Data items
* * *

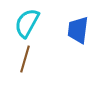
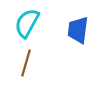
brown line: moved 1 px right, 4 px down
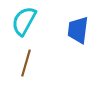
cyan semicircle: moved 3 px left, 2 px up
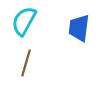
blue trapezoid: moved 1 px right, 2 px up
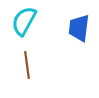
brown line: moved 1 px right, 2 px down; rotated 24 degrees counterclockwise
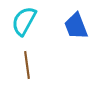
blue trapezoid: moved 3 px left, 2 px up; rotated 28 degrees counterclockwise
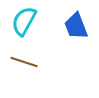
brown line: moved 3 px left, 3 px up; rotated 64 degrees counterclockwise
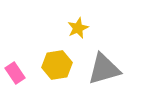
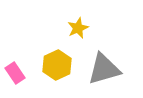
yellow hexagon: rotated 16 degrees counterclockwise
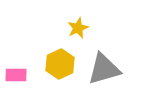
yellow hexagon: moved 3 px right, 1 px up
pink rectangle: moved 1 px right, 2 px down; rotated 55 degrees counterclockwise
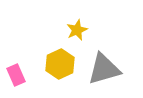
yellow star: moved 1 px left, 2 px down
pink rectangle: rotated 65 degrees clockwise
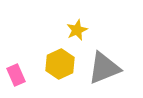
gray triangle: moved 1 px up; rotated 6 degrees counterclockwise
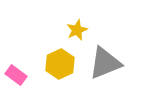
gray triangle: moved 1 px right, 5 px up
pink rectangle: rotated 30 degrees counterclockwise
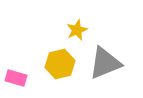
yellow hexagon: rotated 12 degrees clockwise
pink rectangle: moved 3 px down; rotated 20 degrees counterclockwise
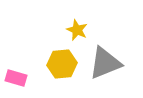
yellow star: rotated 25 degrees counterclockwise
yellow hexagon: moved 2 px right; rotated 8 degrees clockwise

* * *

What this task involves
In the stretch from the start of the data through the line containing "pink rectangle: moved 1", swap "trapezoid" for "parallelogram" and leave everything else unchanged. Omit the pictures from your answer.

Finished exercise
brown line: moved 1 px right, 4 px down
cyan semicircle: moved 3 px left, 2 px up
blue parallelogram: moved 1 px right, 2 px up
brown line: moved 1 px right, 2 px down; rotated 24 degrees counterclockwise
blue parallelogram: moved 3 px left, 2 px up; rotated 28 degrees counterclockwise
brown line: moved 3 px left, 3 px up; rotated 64 degrees counterclockwise
yellow hexagon: rotated 16 degrees counterclockwise
yellow hexagon: moved 3 px right, 1 px up
pink rectangle: moved 1 px right, 2 px down; rotated 55 degrees counterclockwise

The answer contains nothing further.